=== ACTIVITY ===
Each entry is to be retyped exactly as it appears, and each image is to be dropped.

···

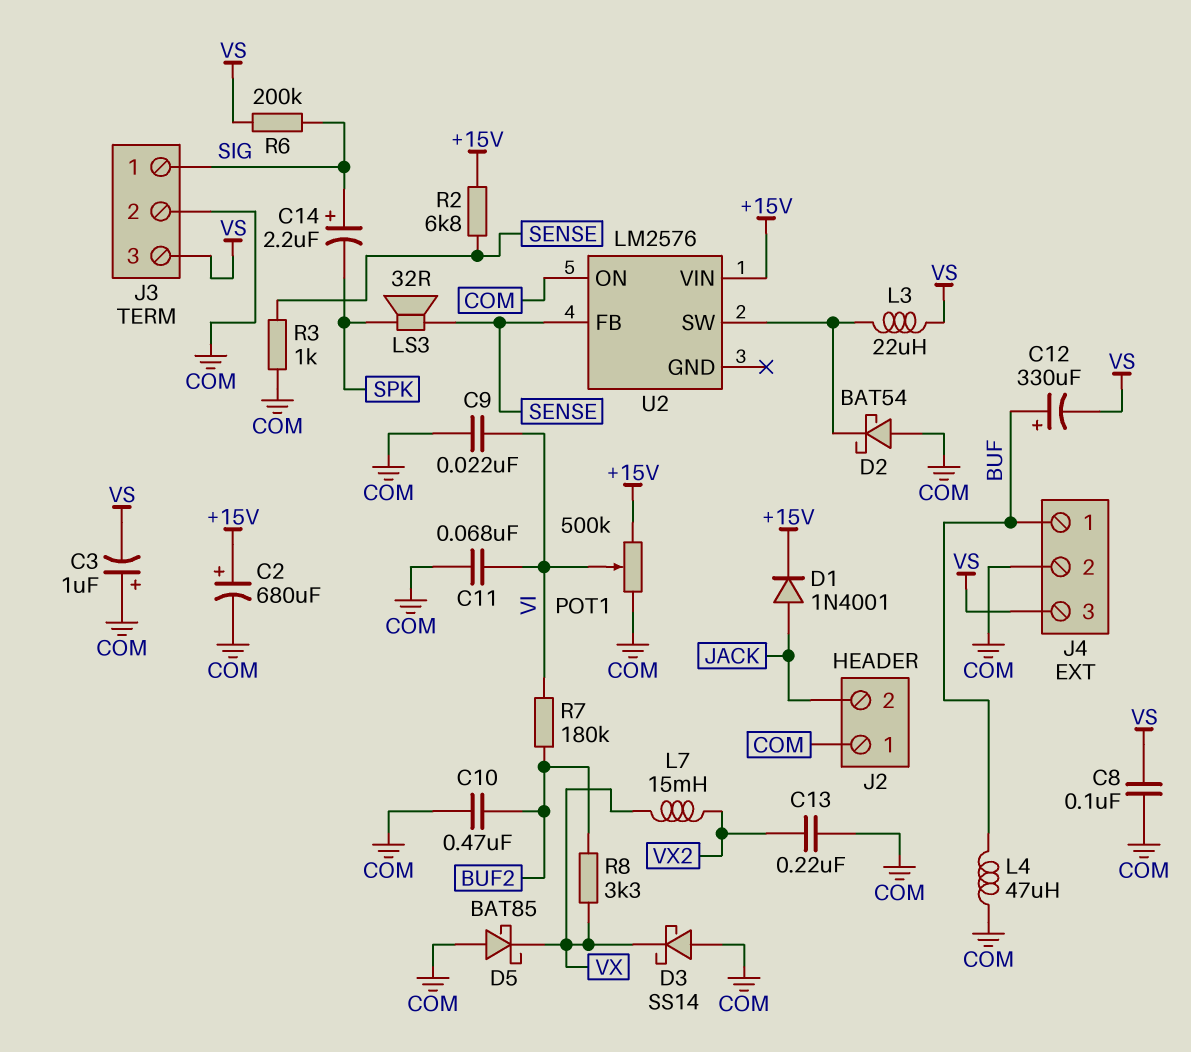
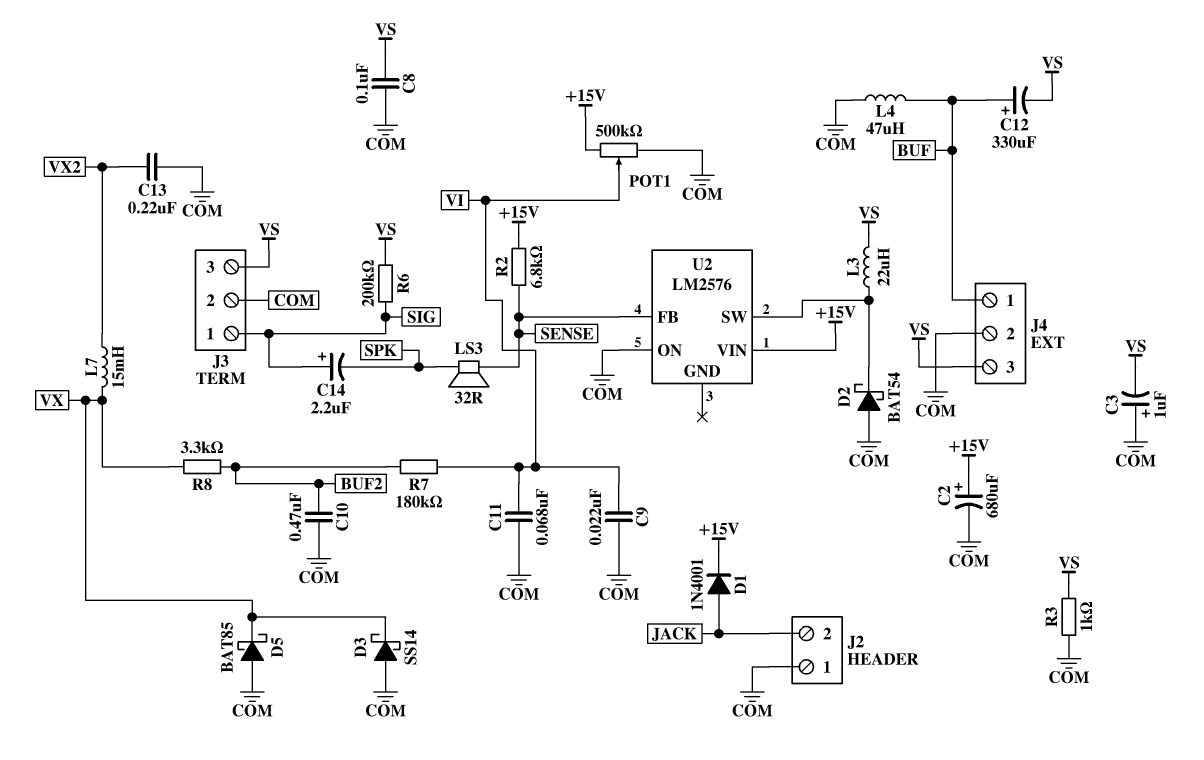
R3: 1k (COM, SENSE) -> 1k (COM, VS)

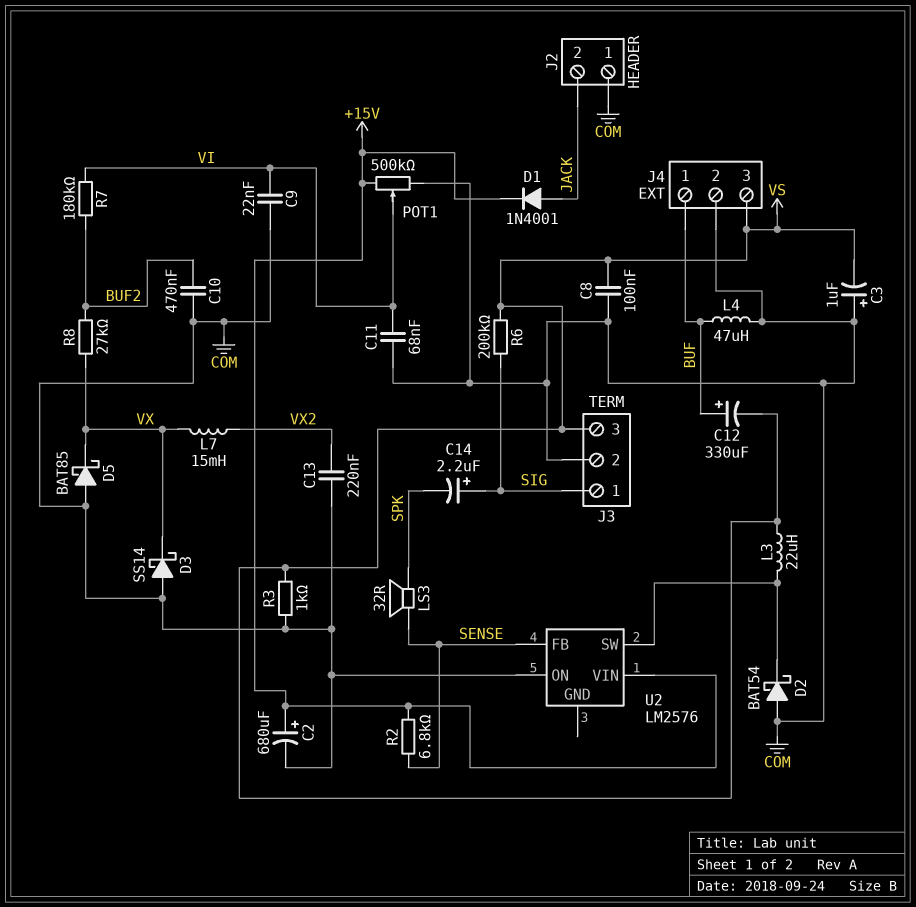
R8: 3.3k (BUF2, VX) -> 27k (BUF2, VX)

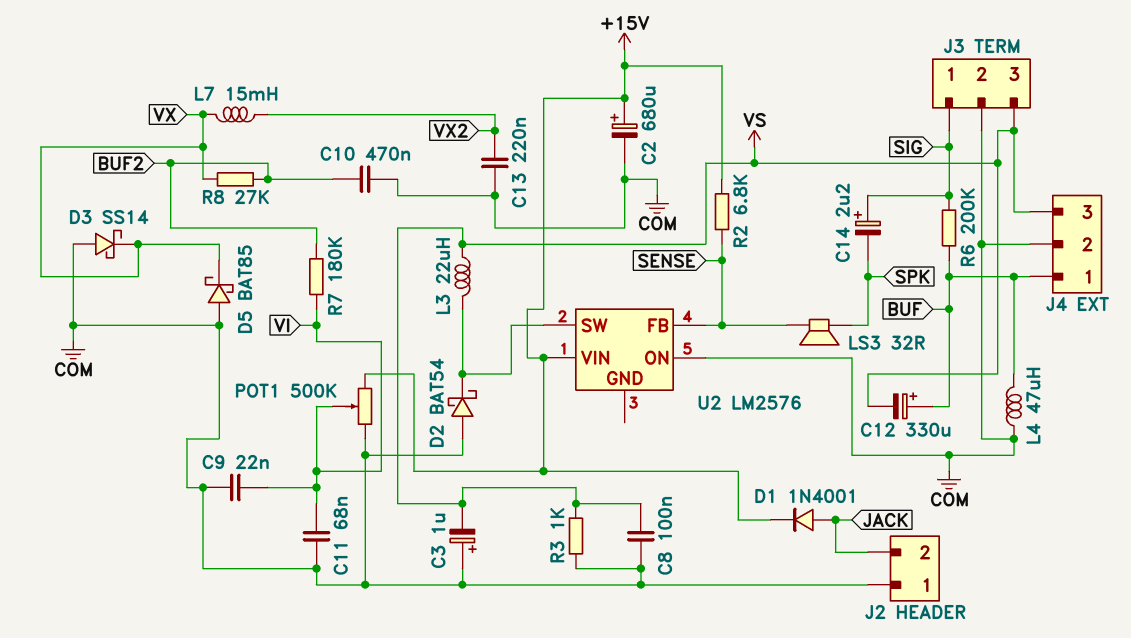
R6: 200k (SIG, VS) -> 200k (BUF, SIG)

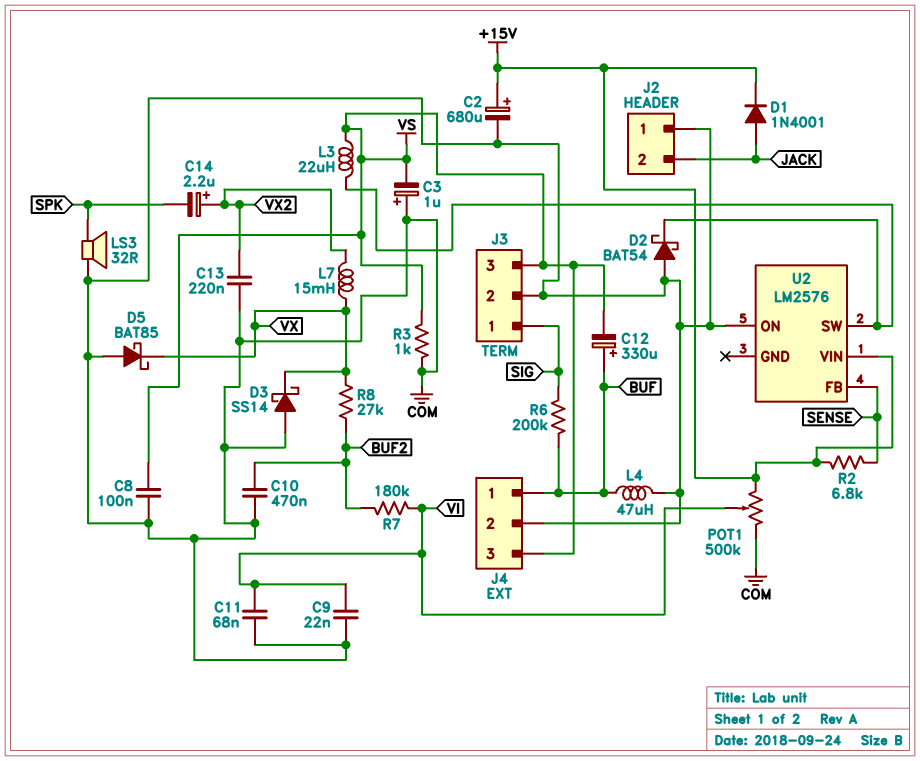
C14: 2.2uF (plus SIG, minus SPK) -> 2.2uF (plus VX2, minus SPK)
LS3: speaker 32R (SENSE, SPK) -> speaker 32R (COM, SPK)

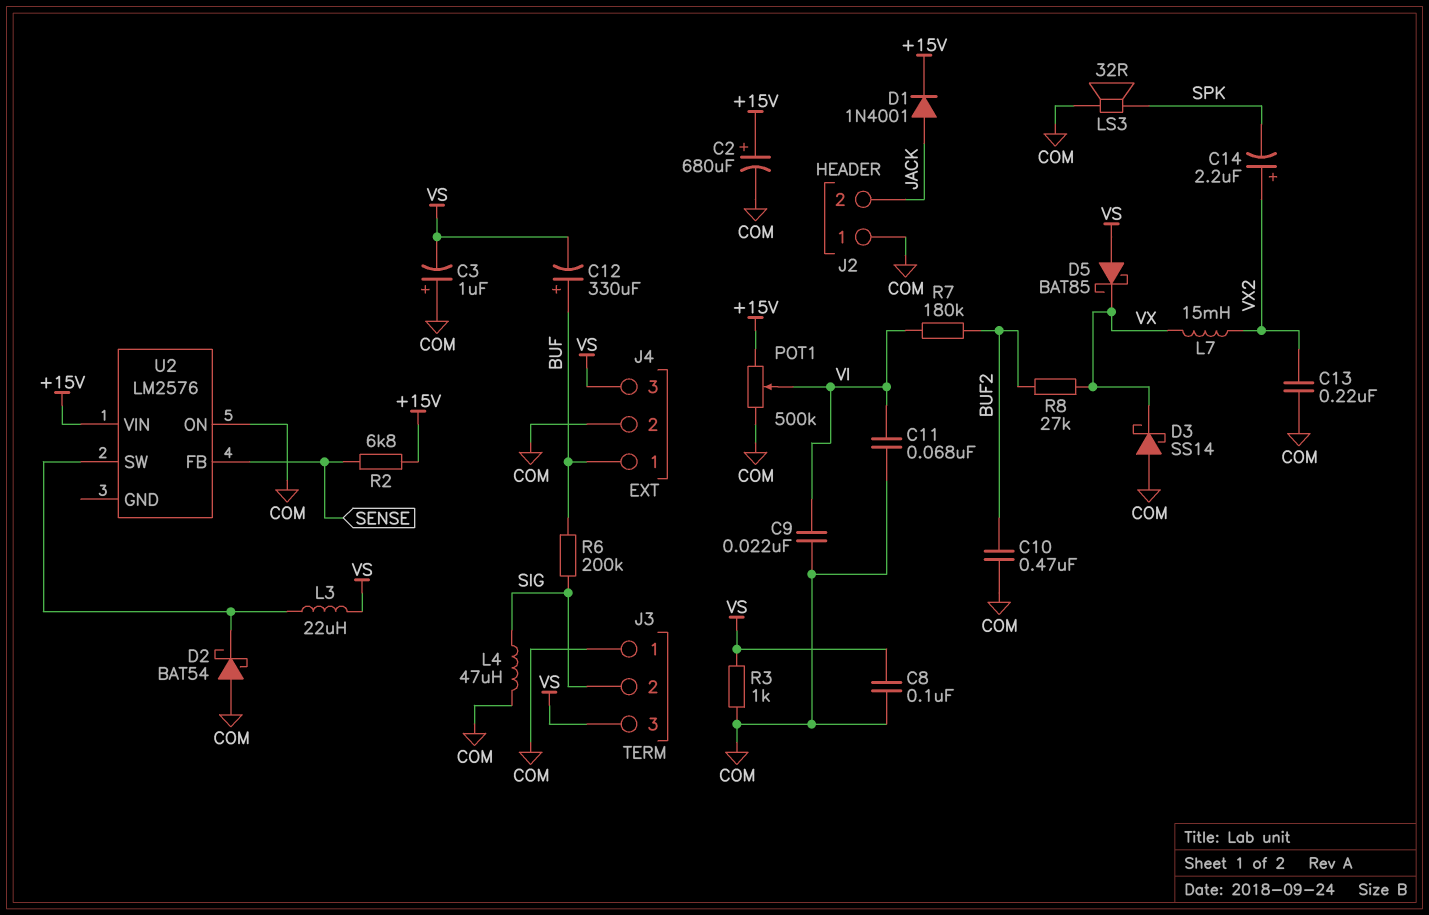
D5: schottky BAT85 (A COM, K VX) -> schottky BAT85 (A VS, K VX)
J3 pin 1: SIG -> COM
J3 pin 2: COM -> SIG
L4: 47uH (BUF, COM) -> 47uH (COM, SIG)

···

=== EXERCISE OUTPUT ===
R3: 1k (COM, SENSE) -> 1k (COM, VS)

R8: 3.3k (BUF2, VX) -> 27k (BUF2, VX)

R6: 200k (SIG, VS) -> 200k (BUF, SIG)

C14: 2.2uF (plus SIG, minus SPK) -> 2.2uF (plus VX2, minus SPK)
LS3: speaker 32R (SENSE, SPK) -> speaker 32R (COM, SPK)

D5: schottky BAT85 (A COM, K VX) -> schottky BAT85 (A VS, K VX)
J3 pin 1: SIG -> COM
J3 pin 2: COM -> SIG
L4: 47uH (BUF, COM) -> 47uH (COM, SIG)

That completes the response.